* _Problem statement_: All the data should be repeated exactly. Any image in it is left out.

* _Data provided_:
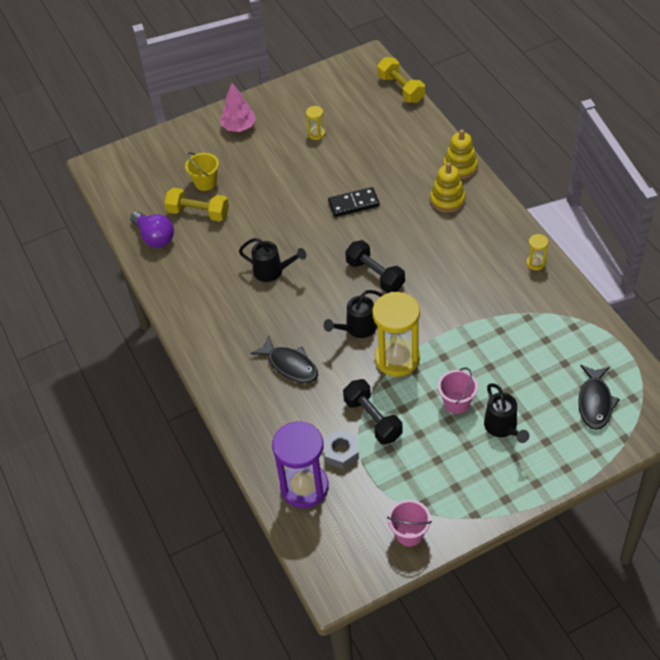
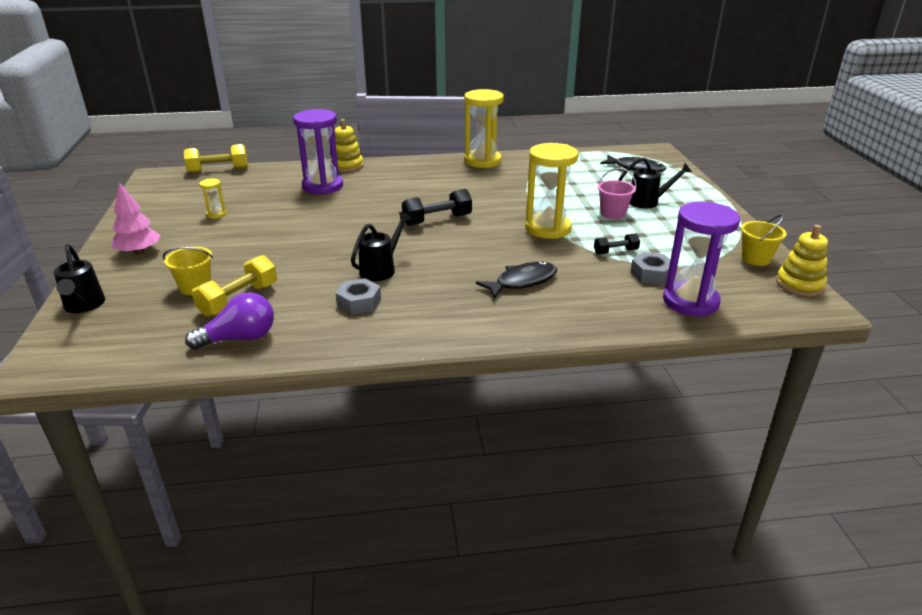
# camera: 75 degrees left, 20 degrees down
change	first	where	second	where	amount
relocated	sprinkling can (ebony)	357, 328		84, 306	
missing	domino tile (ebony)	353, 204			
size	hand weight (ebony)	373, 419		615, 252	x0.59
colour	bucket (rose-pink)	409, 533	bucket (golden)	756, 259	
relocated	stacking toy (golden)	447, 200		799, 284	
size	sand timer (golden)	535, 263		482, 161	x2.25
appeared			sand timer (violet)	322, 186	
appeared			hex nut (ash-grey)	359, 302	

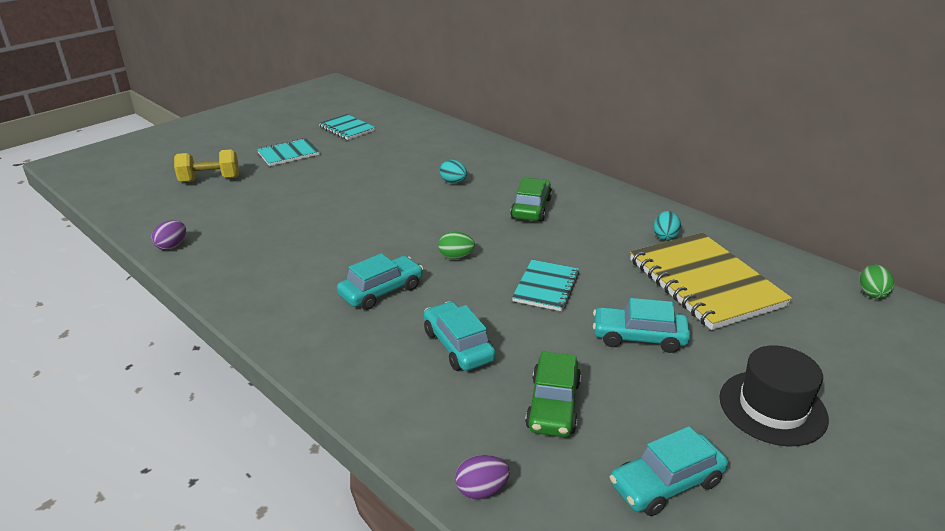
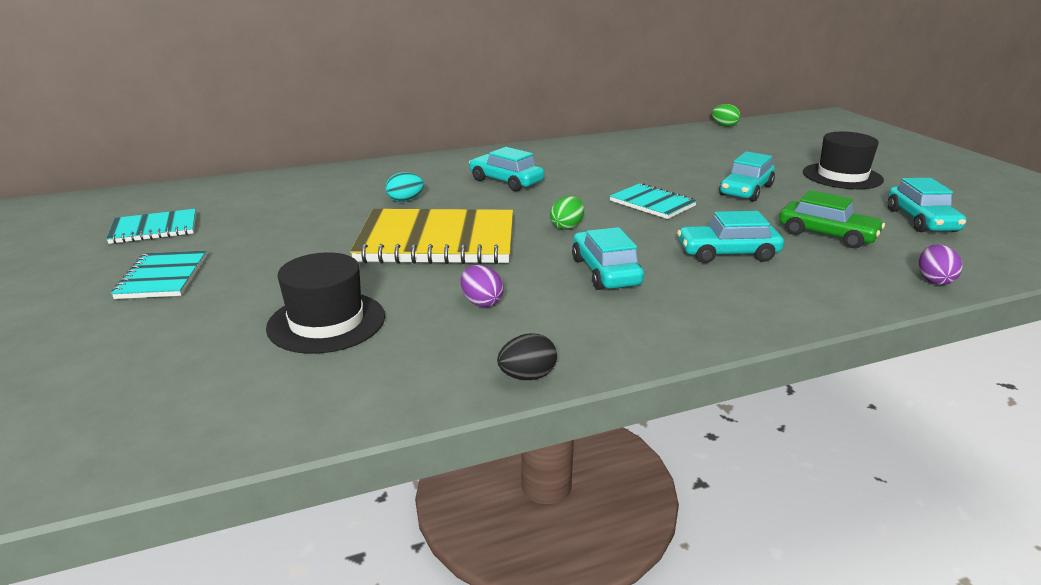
# camera: 65 degrees left, 5 degrees down
change	first	where	second	where	amount
relocated	toy egg (violet)	172, 246		481, 302	
missing	hand weight (golden)	210, 179			
colour	automobile (green)	531, 208	automobile (teal)	506, 181	
relocated	notebook (golden)	704, 283		437, 241	
missing	toy egg (teal)	665, 236			
appeared			hat (ebony)	326, 322	
appeared			toy egg (ebony)	527, 376	

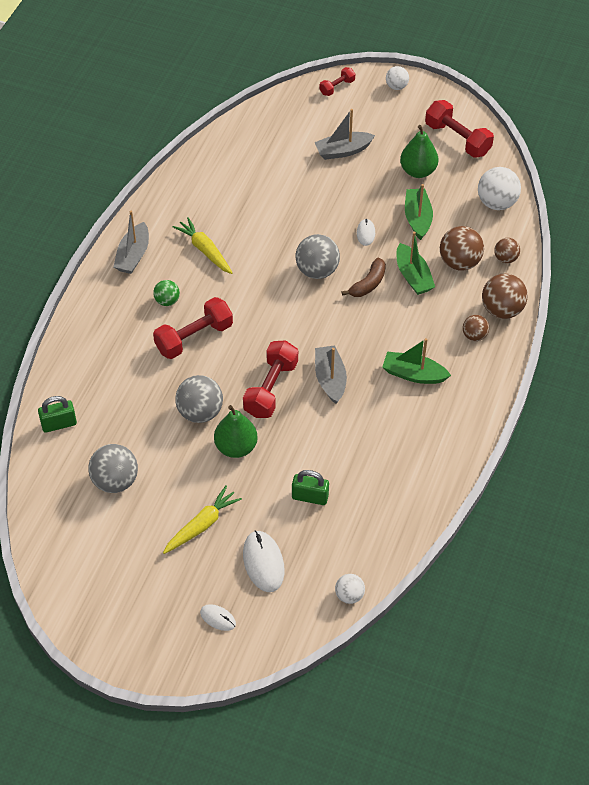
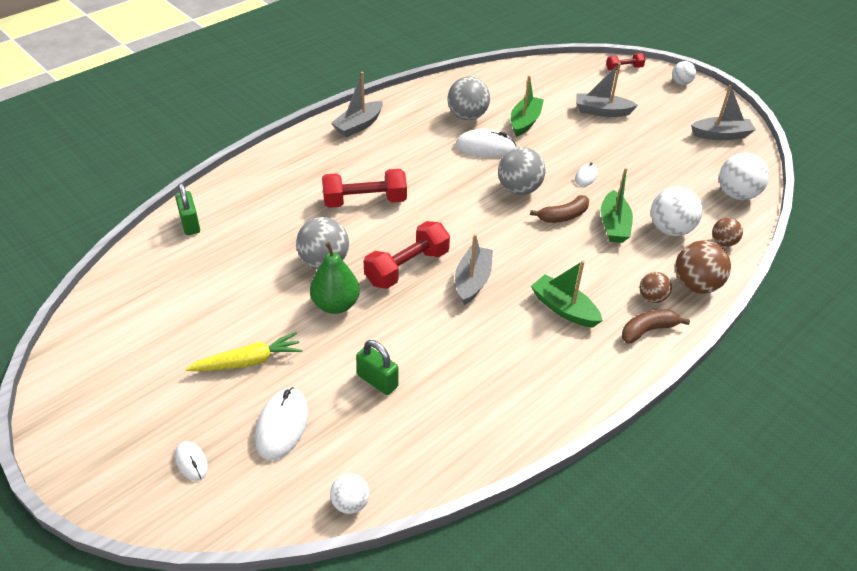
# camera: 25 degrees right, 10 degrees down
change	first	where	second	where	amount
spun	padlock (green)	59, 424		190, 224	60 degrees clockwise
relocated	play ball (ash-grey)	115, 481		467, 116	
missing	play ball (green)	167, 301			
missing	root vegetable (golden)	205, 250			
missing	toy pear (green)	418, 171			
relocated	boat (green)	417, 218		525, 122	
exchanged	hand weight (scarlet)	457, 139	boat (ash-grey)	721, 135	
colour	play ball (dark brown)	459, 262	play ball (white)	670, 229	
appeared			mouse (white)	485, 147	
appeared			banana (dark brown)	648, 330	

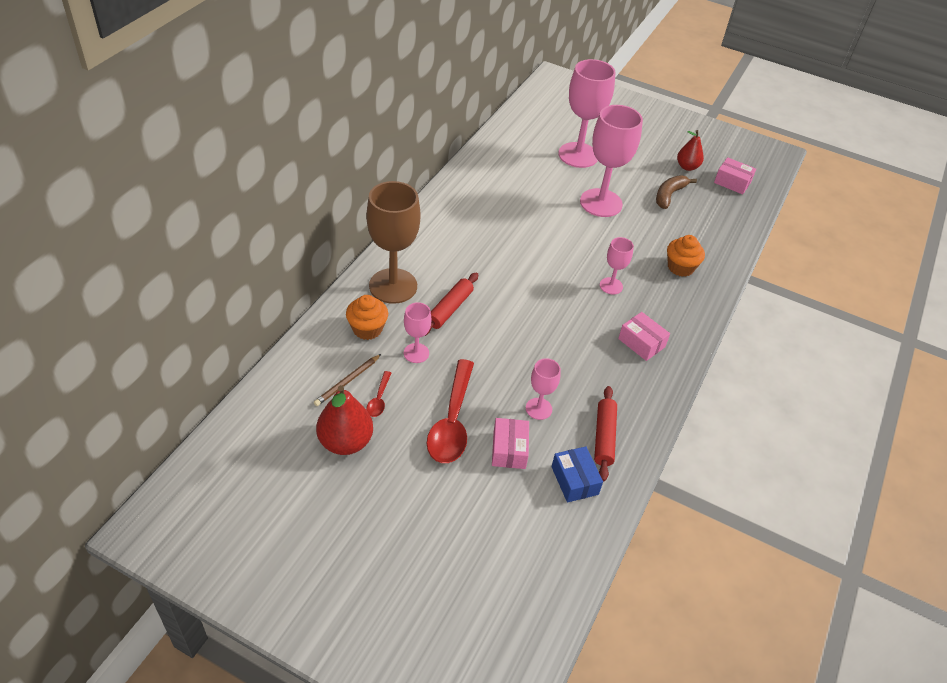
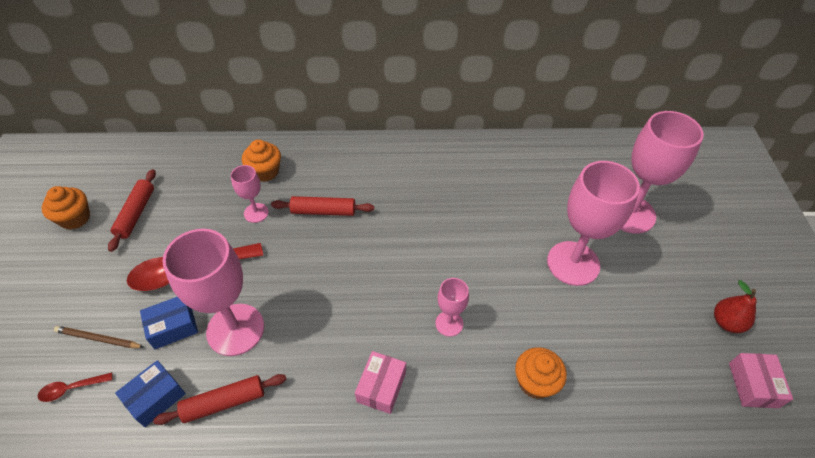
# camera: 65 degrees right, 5 degrees up
change	first	where	second	where	amount
relocated	lead pencil (dark brown)	347, 381		98, 339	
exchanged	toy pear (scarlet)	345, 442	pastry roller (scarlet)	136, 213	
missing	chalice (dark brown)	393, 286			
relocated	spoon (scarlet)	379, 399		71, 389	
colour	box (rose-pink)	509, 450	box (cobalt)	173, 327	
size	chalice (rose-pink)	538, 409		235, 329	x2.00
missing	banana (dark brown)	669, 195			
appeared			fairy cake (bright orange)	75, 218	

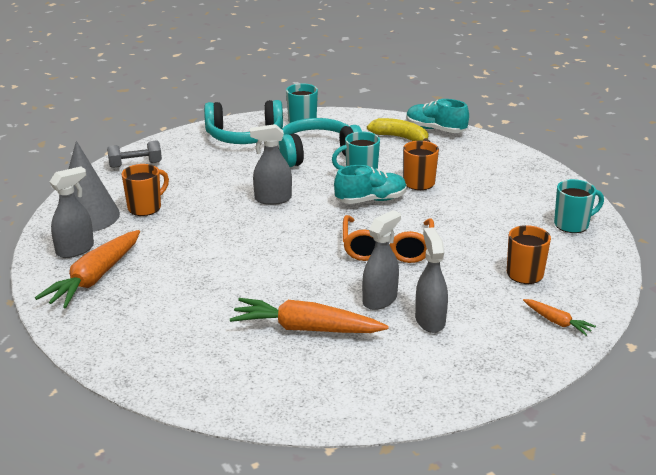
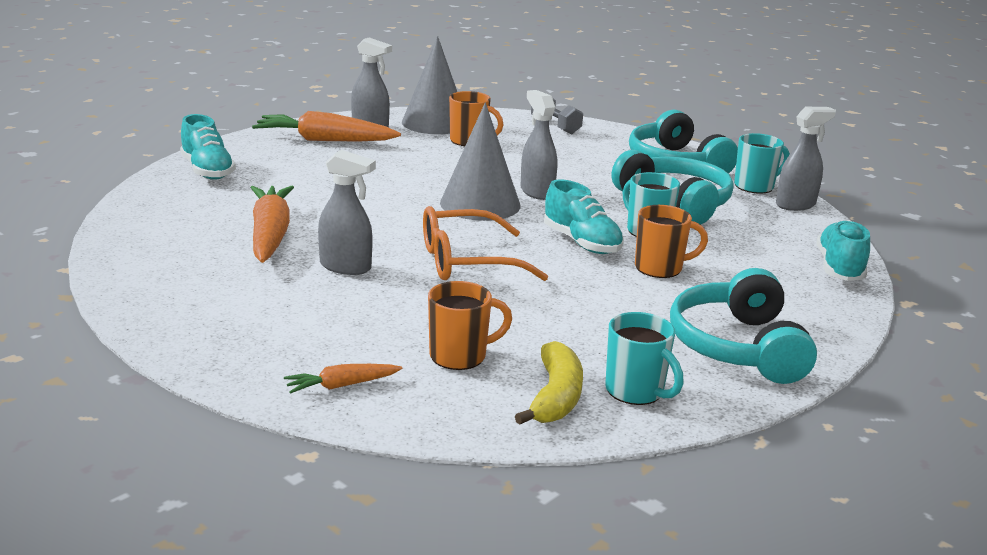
# camera: 70 degrees right, 5 degrees down
change	first	where	second	where	amount
relocated	banana (golden)	400, 138		555, 397	
relocated	spray cleaner (ash-grey)	430, 320		795, 204	
spun	root vegetable (bright orange)	557, 322		342, 385	45 degrees clockwise
appeared			sneaker (teal)	207, 170	
appeared			cone shape (ash-grey)	480, 204	
appeared			over-ear headphones (teal)	738, 347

* _Response to this task_:
# camera: 75 degrees left, 20 degrees down
change	first	where	second	where	amount
relocated	sprinkling can (ebony)	357, 328		84, 306	
missing	domino tile (ebony)	353, 204			
size	hand weight (ebony)	373, 419		615, 252	x0.59
colour	bucket (rose-pink)	409, 533	bucket (golden)	756, 259	
relocated	stacking toy (golden)	447, 200		799, 284	
size	sand timer (golden)	535, 263		482, 161	x2.25
appeared			sand timer (violet)	322, 186	
appeared			hex nut (ash-grey)	359, 302	

# camera: 65 degrees left, 5 degrees down
change	first	where	second	where	amount
relocated	toy egg (violet)	172, 246		481, 302	
missing	hand weight (golden)	210, 179			
colour	automobile (green)	531, 208	automobile (teal)	506, 181	
relocated	notebook (golden)	704, 283		437, 241	
missing	toy egg (teal)	665, 236			
appeared			hat (ebony)	326, 322	
appeared			toy egg (ebony)	527, 376	

# camera: 25 degrees right, 10 degrees down
change	first	where	second	where	amount
spun	padlock (green)	59, 424		190, 224	60 degrees clockwise
relocated	play ball (ash-grey)	115, 481		467, 116	
missing	play ball (green)	167, 301			
missing	root vegetable (golden)	205, 250			
missing	toy pear (green)	418, 171			
relocated	boat (green)	417, 218		525, 122	
exchanged	hand weight (scarlet)	457, 139	boat (ash-grey)	721, 135	
colour	play ball (dark brown)	459, 262	play ball (white)	670, 229	
appeared			mouse (white)	485, 147	
appeared			banana (dark brown)	648, 330	

# camera: 65 degrees right, 5 degrees up
change	first	where	second	where	amount
relocated	lead pencil (dark brown)	347, 381		98, 339	
exchanged	toy pear (scarlet)	345, 442	pastry roller (scarlet)	136, 213	
missing	chalice (dark brown)	393, 286			
relocated	spoon (scarlet)	379, 399		71, 389	
colour	box (rose-pink)	509, 450	box (cobalt)	173, 327	
size	chalice (rose-pink)	538, 409		235, 329	x2.00
missing	banana (dark brown)	669, 195			
appeared			fairy cake (bright orange)	75, 218	

# camera: 70 degrees right, 5 degrees down
change	first	where	second	where	amount
relocated	banana (golden)	400, 138		555, 397	
relocated	spray cleaner (ash-grey)	430, 320		795, 204	
spun	root vegetable (bright orange)	557, 322		342, 385	45 degrees clockwise
appeared			sneaker (teal)	207, 170	
appeared			cone shape (ash-grey)	480, 204	
appeared			over-ear headphones (teal)	738, 347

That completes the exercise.